- Material provided:
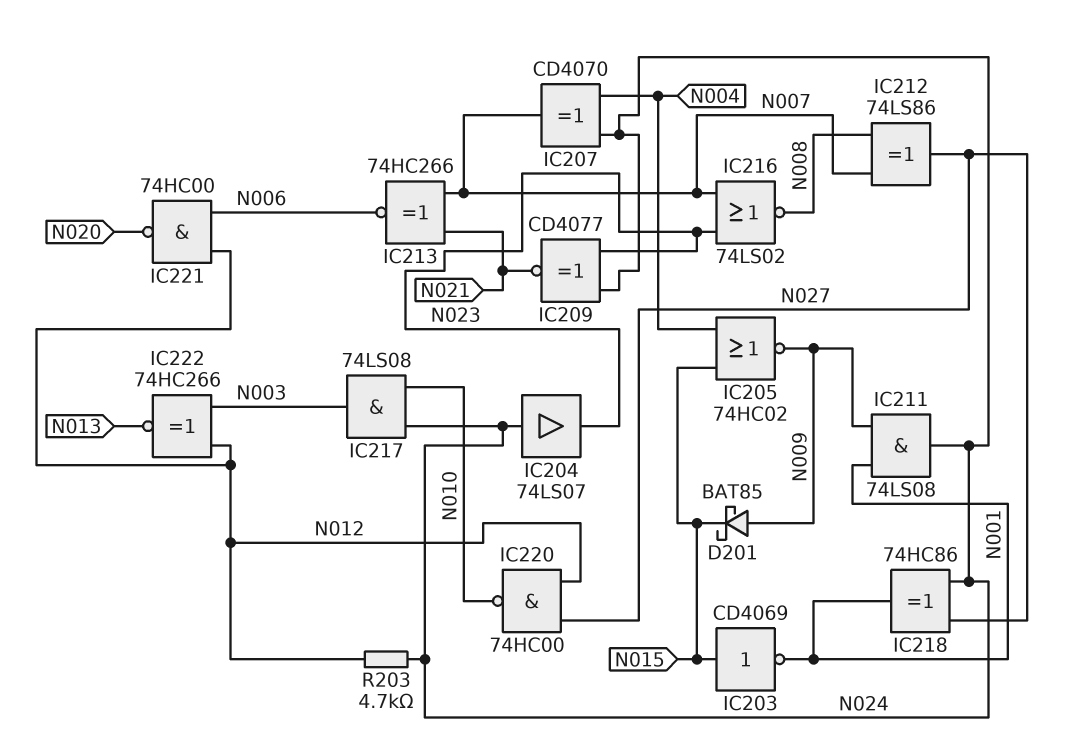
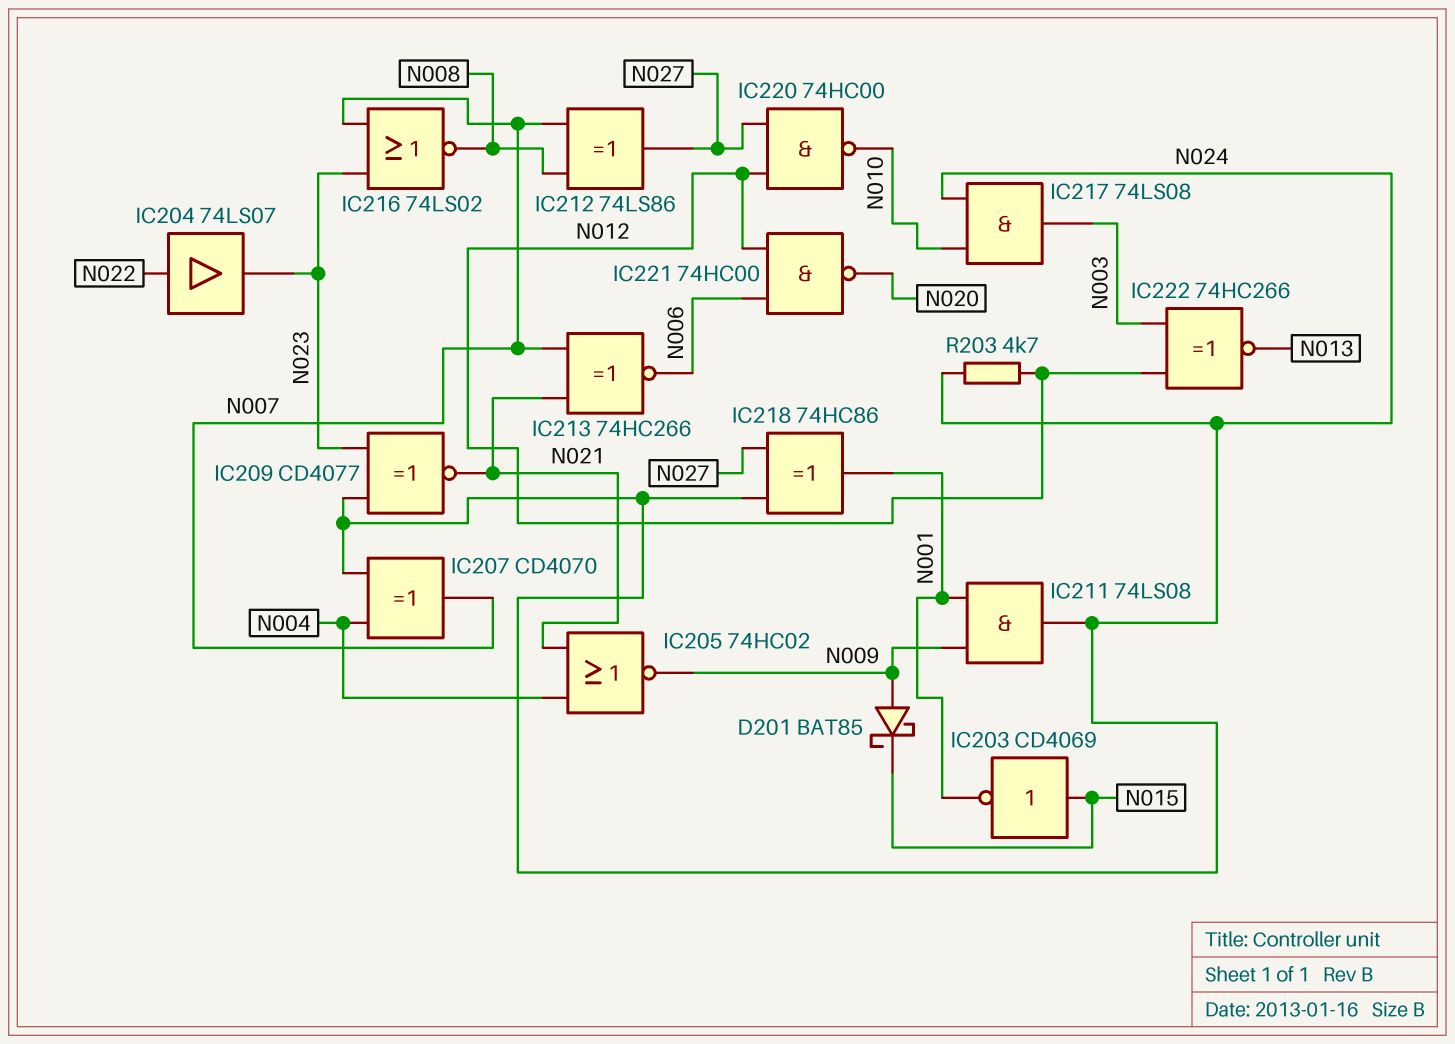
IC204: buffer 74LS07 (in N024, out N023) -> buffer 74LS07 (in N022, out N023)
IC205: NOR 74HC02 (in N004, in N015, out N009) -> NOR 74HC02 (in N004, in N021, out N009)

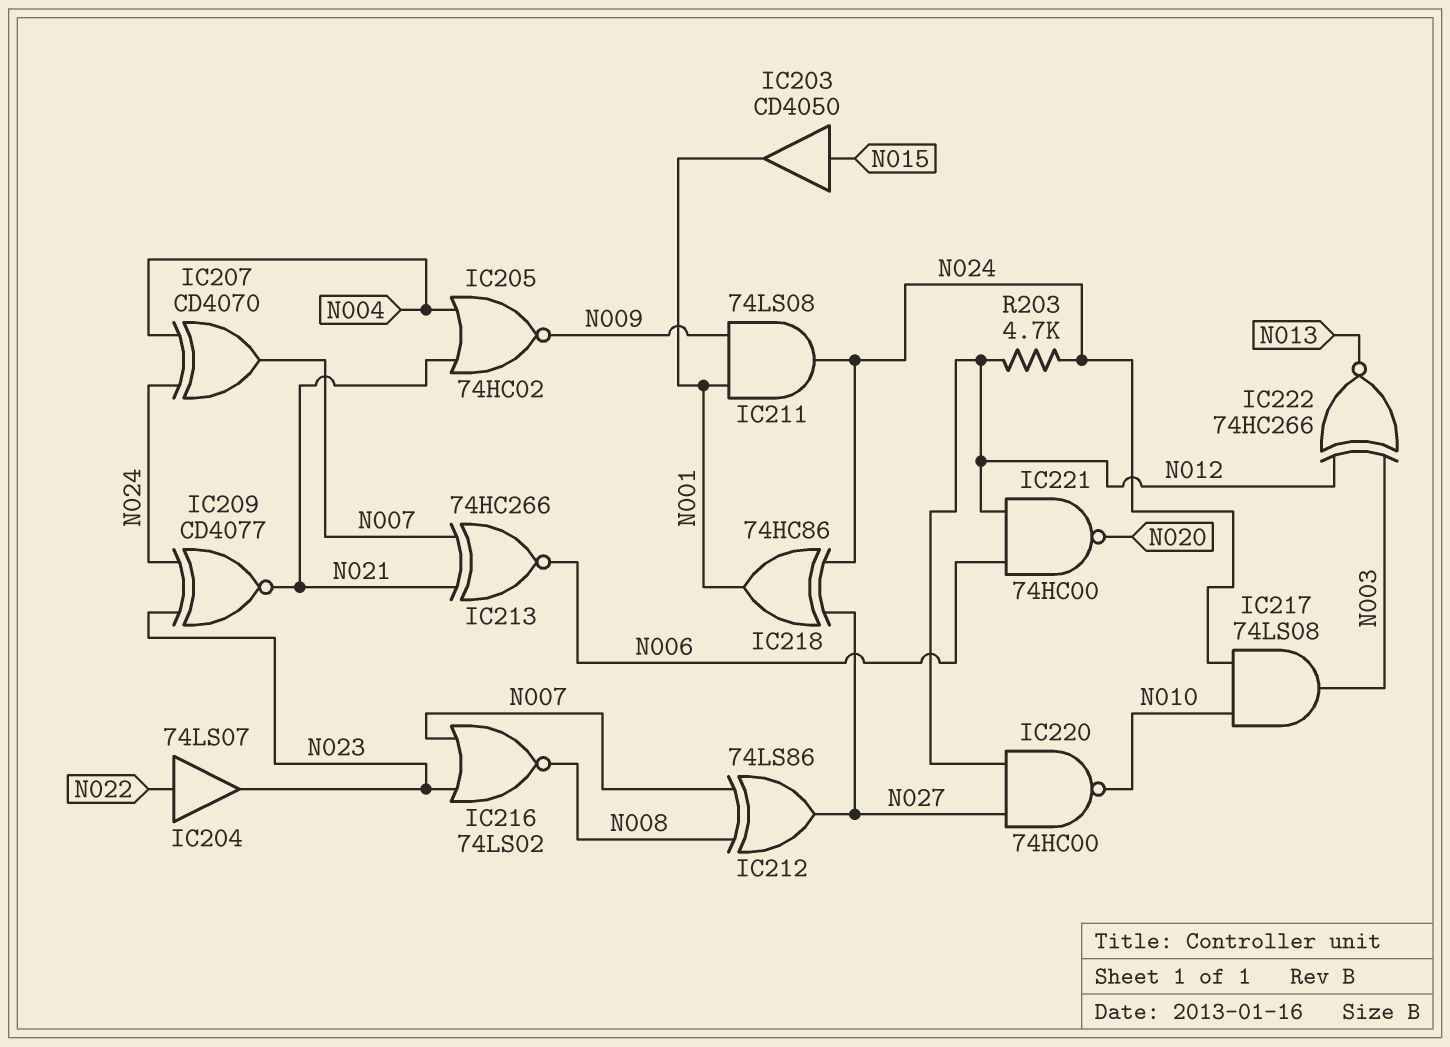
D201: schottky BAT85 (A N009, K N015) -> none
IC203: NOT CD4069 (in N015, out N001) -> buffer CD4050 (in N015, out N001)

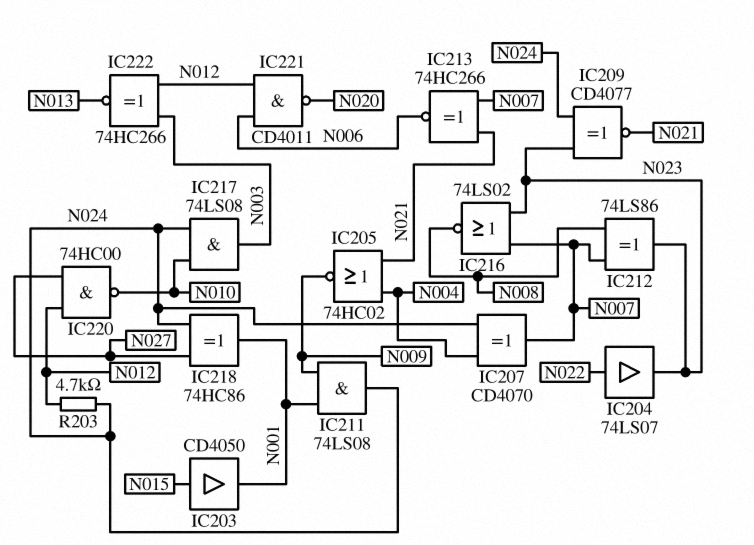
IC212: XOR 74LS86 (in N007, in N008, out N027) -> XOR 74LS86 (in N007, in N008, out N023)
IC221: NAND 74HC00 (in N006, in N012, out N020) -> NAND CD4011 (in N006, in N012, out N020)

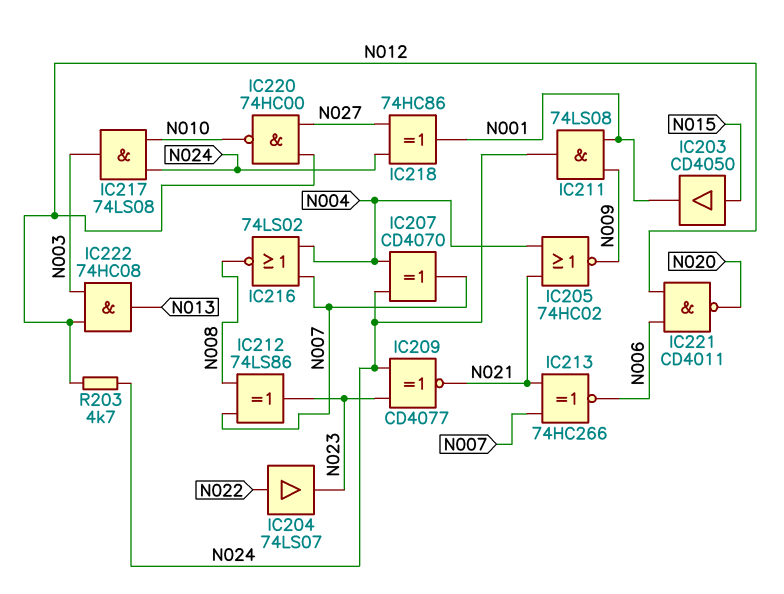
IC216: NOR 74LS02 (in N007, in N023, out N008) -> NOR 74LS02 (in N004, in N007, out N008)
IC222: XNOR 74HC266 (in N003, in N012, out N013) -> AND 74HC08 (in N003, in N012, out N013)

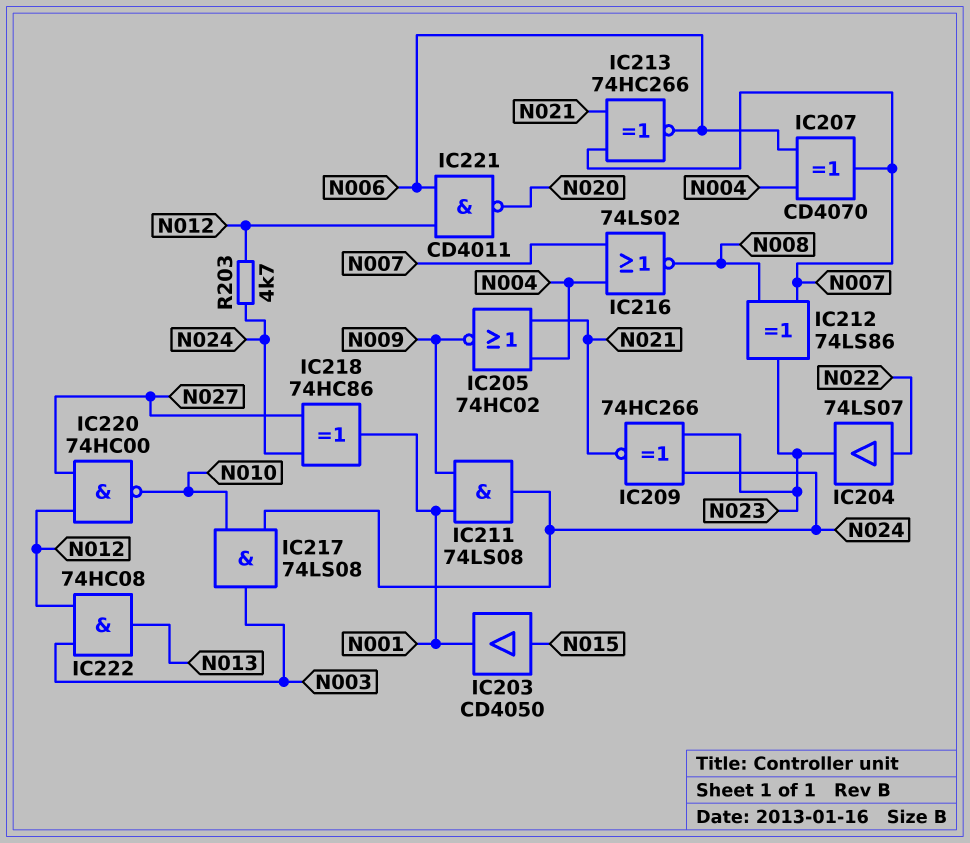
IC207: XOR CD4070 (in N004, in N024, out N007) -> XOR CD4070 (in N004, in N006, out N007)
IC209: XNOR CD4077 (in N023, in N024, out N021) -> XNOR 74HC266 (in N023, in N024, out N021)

- Exercise prompt: Return exactly, and only, the lines that run from the line containing "IC212: XOR 74LS86" to the last line of the entries above, both ends included, with pictures left out.

- Answer area:
IC212: XOR 74LS86 (in N007, in N008, out N027) -> XOR 74LS86 (in N007, in N008, out N023)
IC221: NAND 74HC00 (in N006, in N012, out N020) -> NAND CD4011 (in N006, in N012, out N020)

IC216: NOR 74LS02 (in N007, in N023, out N008) -> NOR 74LS02 (in N004, in N007, out N008)
IC222: XNOR 74HC266 (in N003, in N012, out N013) -> AND 74HC08 (in N003, in N012, out N013)

IC207: XOR CD4070 (in N004, in N024, out N007) -> XOR CD4070 (in N004, in N006, out N007)
IC209: XNOR CD4077 (in N023, in N024, out N021) -> XNOR 74HC266 (in N023, in N024, out N021)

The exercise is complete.